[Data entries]
========================================
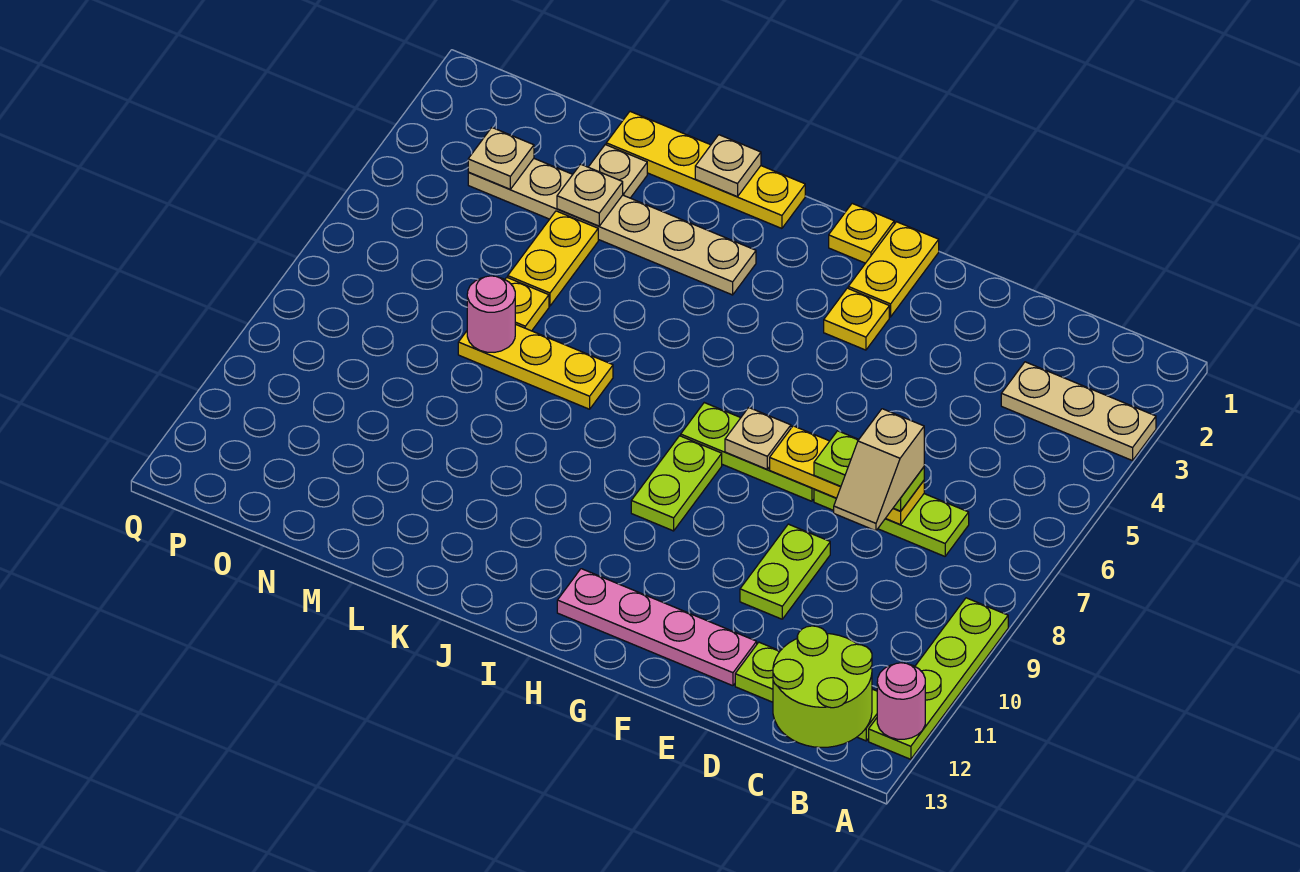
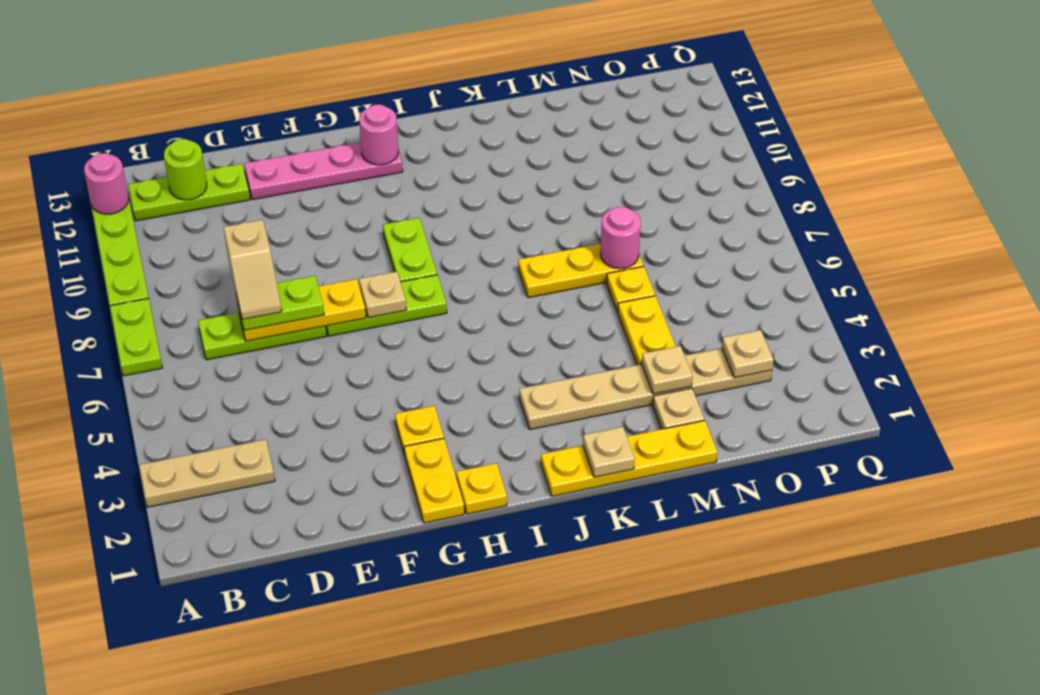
lime round brick B12:C13 level 2 -> lime round brick C12 level 2
tan slope D7:D8 level 4 top 7 -> tan slope D7:D8 level 4 top 8
lime plate E9:E10 level 1 -> lime plate A7:A8 level 1
none -> pink round brick H12 level 2

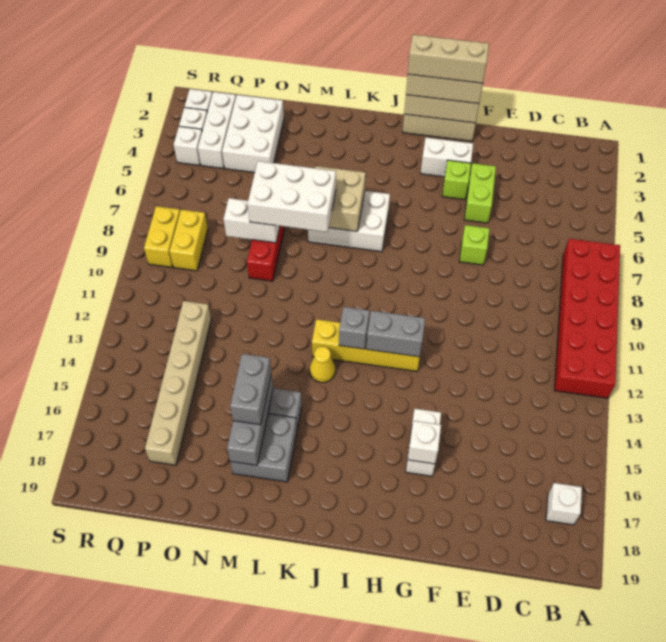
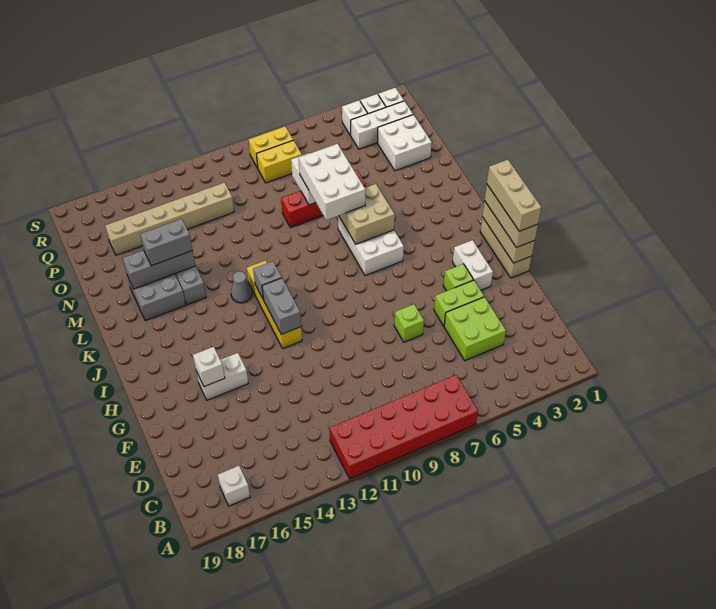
none -> lime brick D4:E5 level 1
yellow cone K13 level 1 -> grey cone K13 level 1
white brick O2:P4 level 1 -> white brick O2:P3 level 1

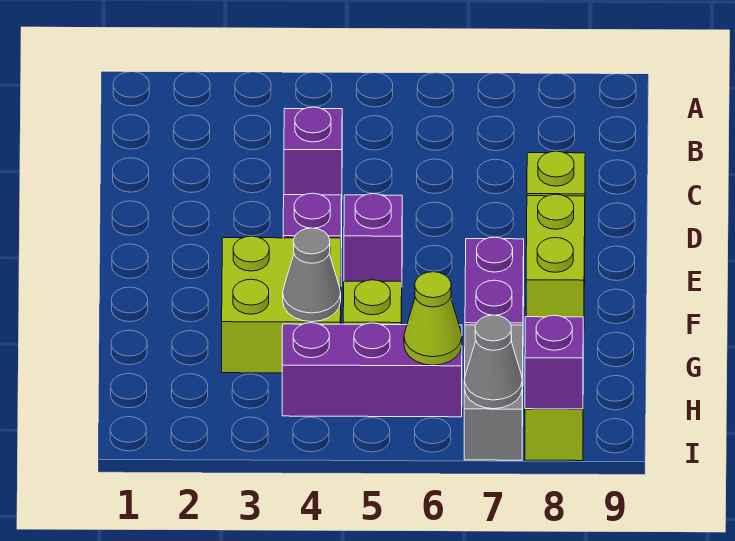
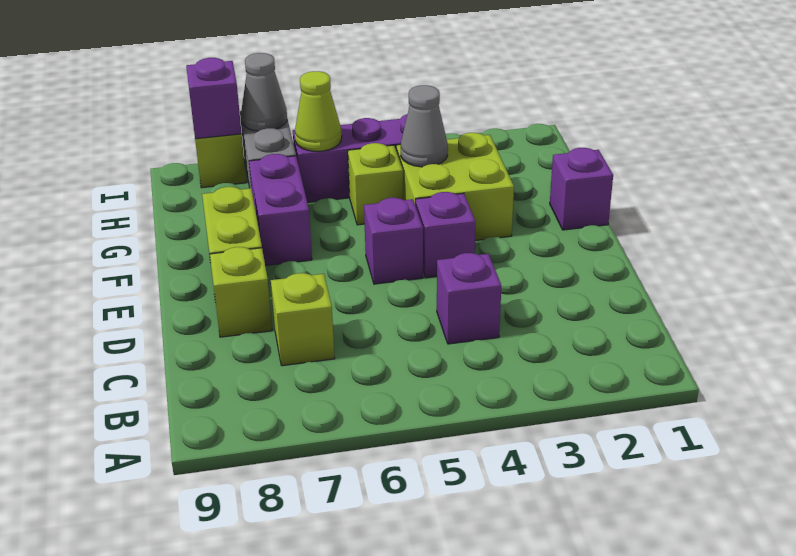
none -> lime brick C7 level 1
none -> purple brick F1 level 1

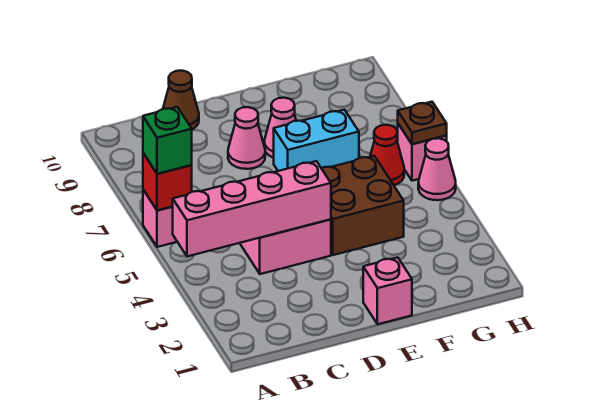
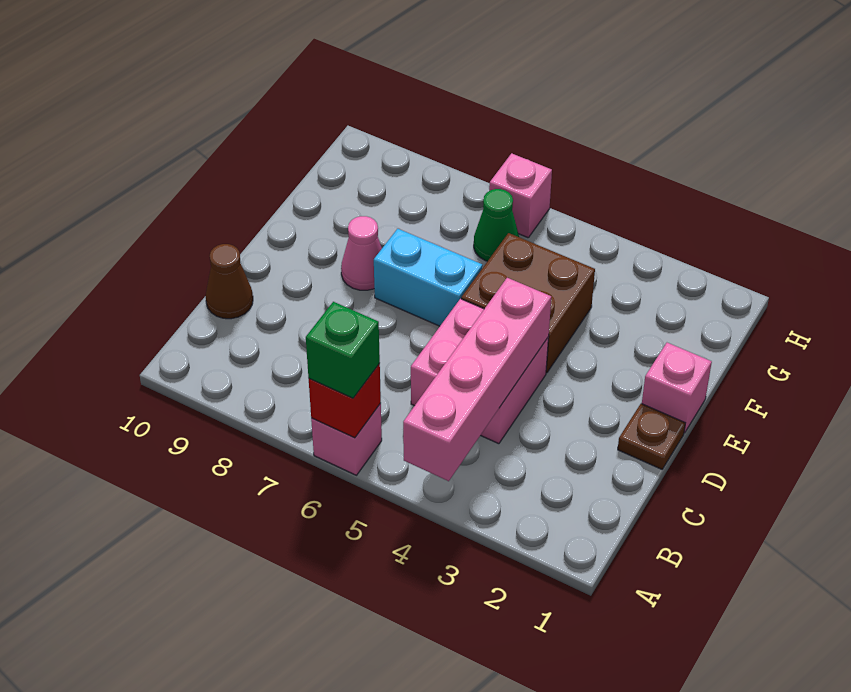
pink cone D8 level 1 -> none
cyan brick E7:F7 level 1 -> cyan brick E6:E7 level 1
red cone G6 level 1 -> green cone G6 level 1
pink cone H5 level 1 -> none
brown plate H6 level 2 -> brown plate D1 level 1

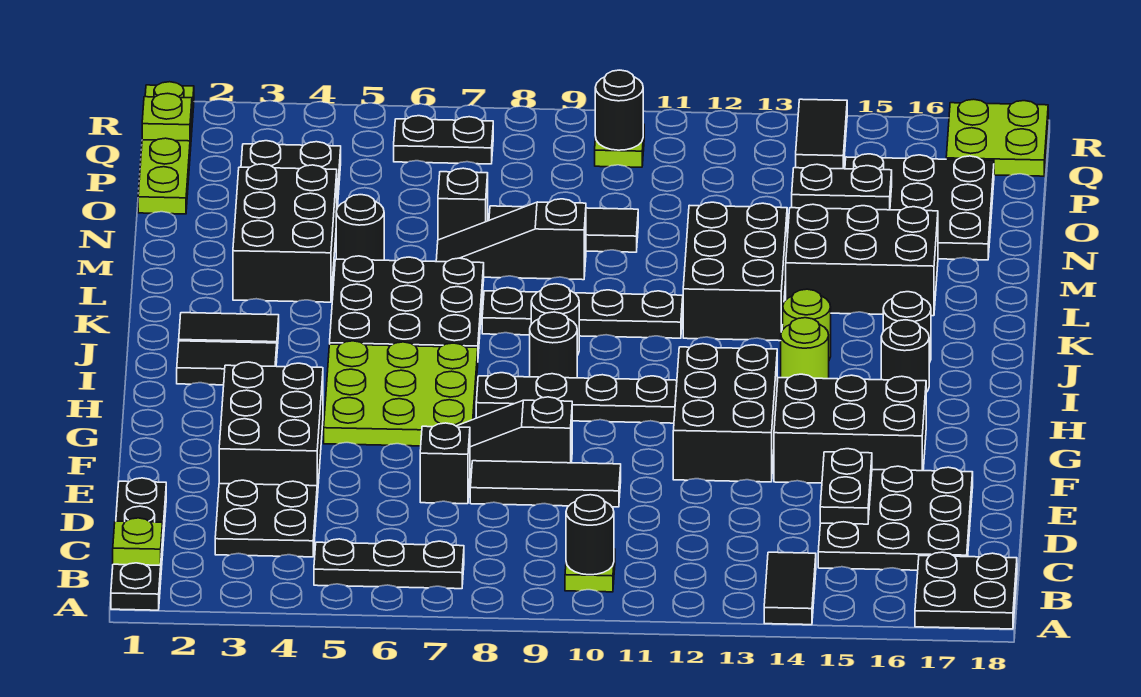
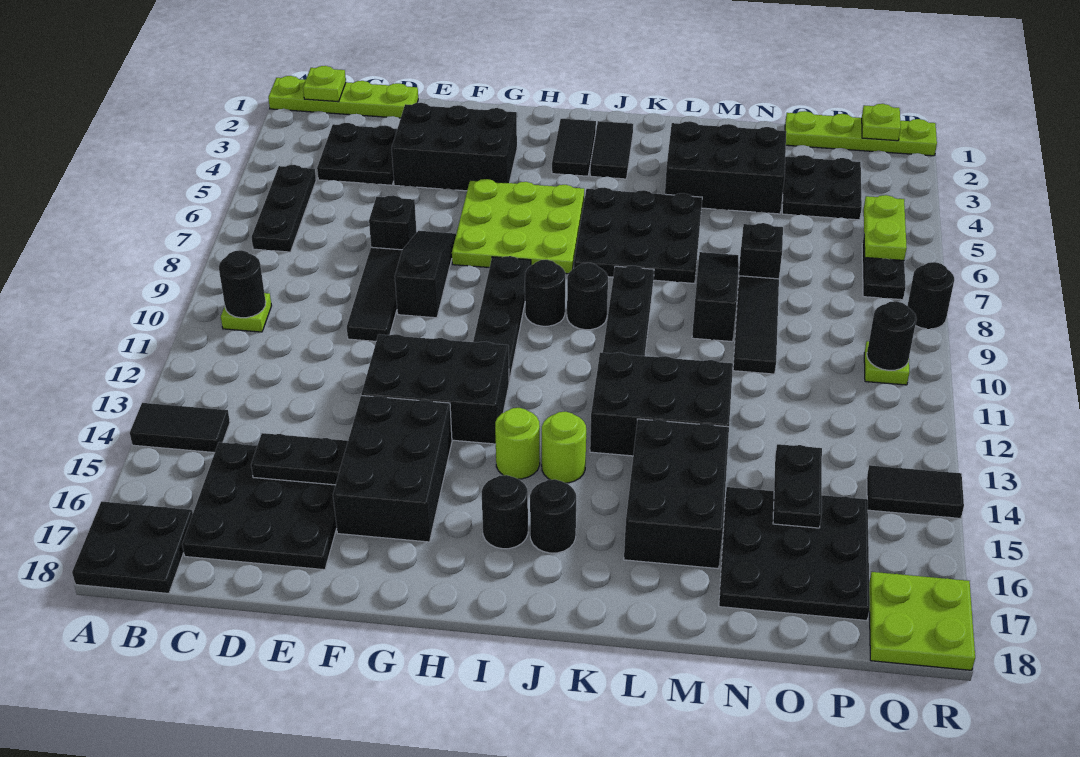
black plate A1:D1 level 1 -> lime plate A1:D1 level 1
black round brick M5 level 1 -> black round brick R8 level 1
none -> lime plate Q5:Q6 level 2

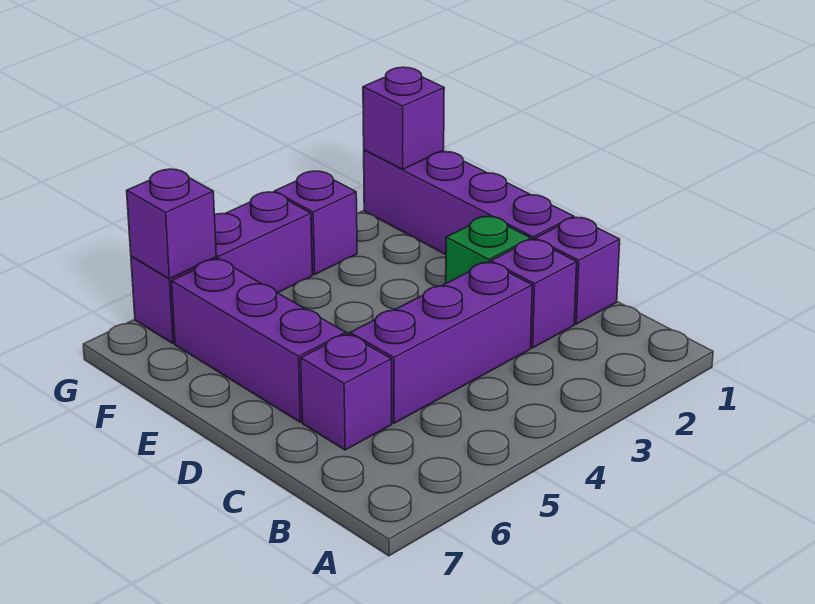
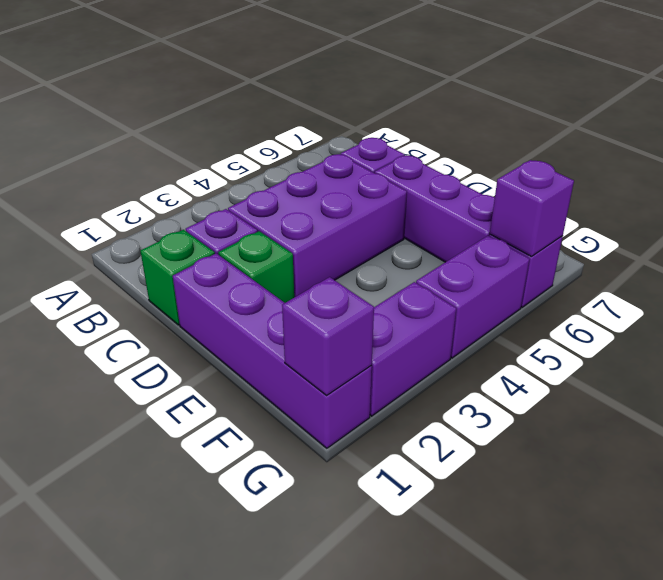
purple brick C1 level 1 -> green brick C1 level 1
purple brick C3:C5 level 1 -> purple brick C3:D5 level 1
purple brick G3 level 1 -> purple brick G2:G3 level 1

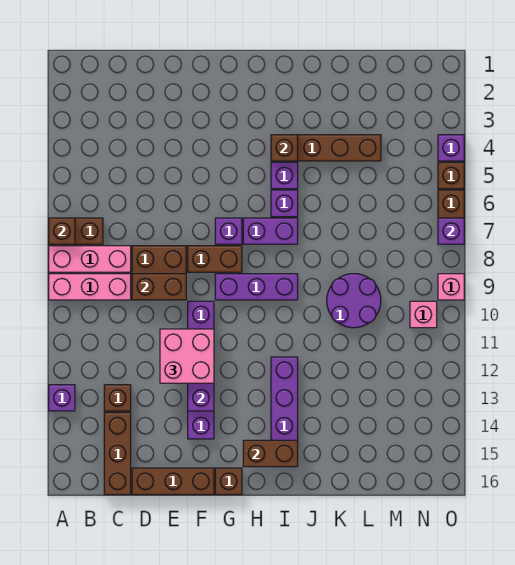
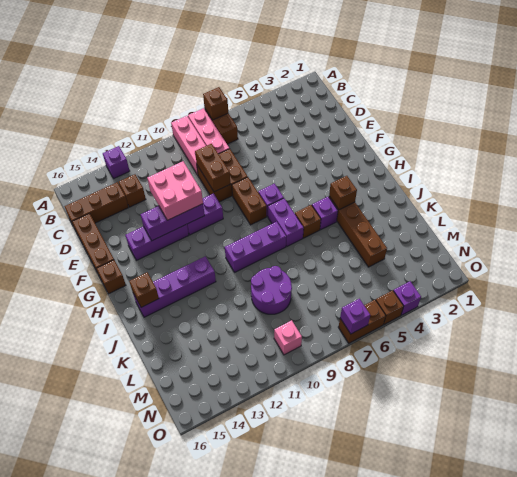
purple brick G9:I9 level 1 -> purple brick I8:I10 level 1
brown brick H15:I15 level 2 -> brown brick I15 level 2
purple brick I6 level 1 -> brown brick I6 level 1
pink brick O9 level 1 -> none

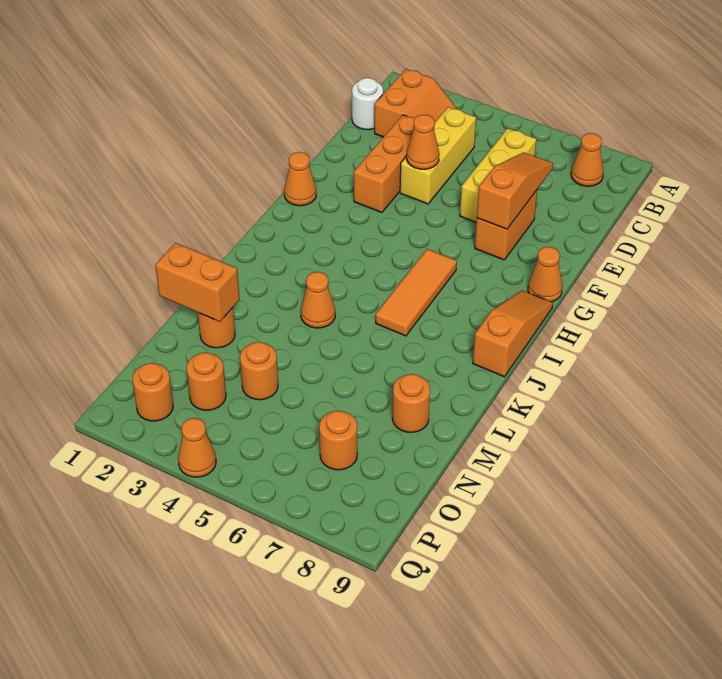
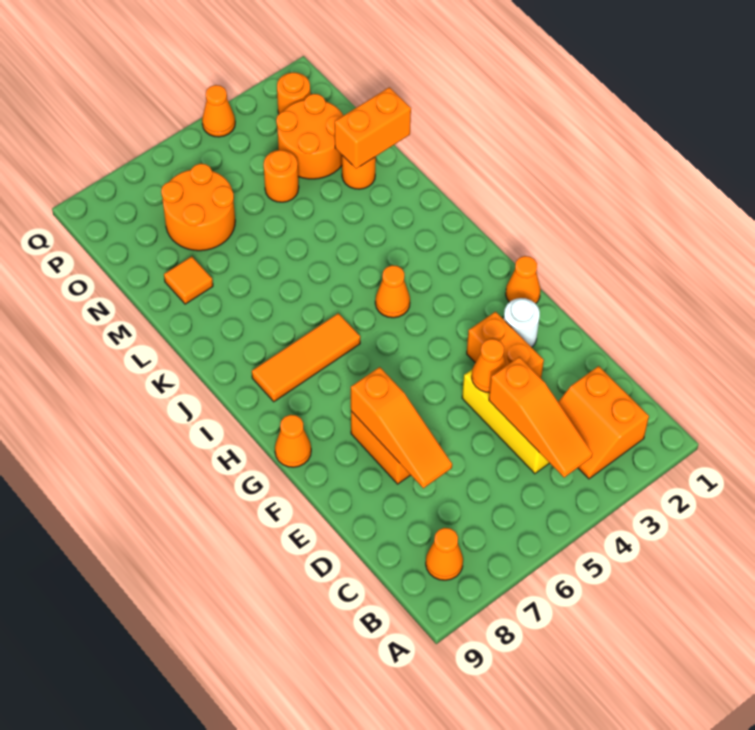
white round brick C1 level 1 -> white round brick F2 level 1
yellow brick C6:E6 level 1 -> none
orange brick D3:F3 level 1 -> orange brick E3:F3 level 1
orange tile H6:J6 level 1 -> orange tile I6:I8 level 1
orange slope H9:J9 level 1 top J -> orange slope B4:D4 level 2 top D
orange cone K4 level 1 -> orange cone I4 level 1
orange round brick M8 level 1 -> orange tile M8 level 1
orange round brick O3 level 1 -> orange round brick N2:O3 level 1
orange round brick O7 level 1 -> orange round brick N6:O7 level 1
========================================
PROBLEM TO WORK ON:
Look through the records and gather every line containing "cone".

REPLY TO THE TASK:
yellow cone K13 level 1 -> grey cone K13 level 1
pink cone D8 level 1 -> none
red cone G6 level 1 -> green cone G6 level 1
pink cone H5 level 1 -> none
orange cone K4 level 1 -> orange cone I4 level 1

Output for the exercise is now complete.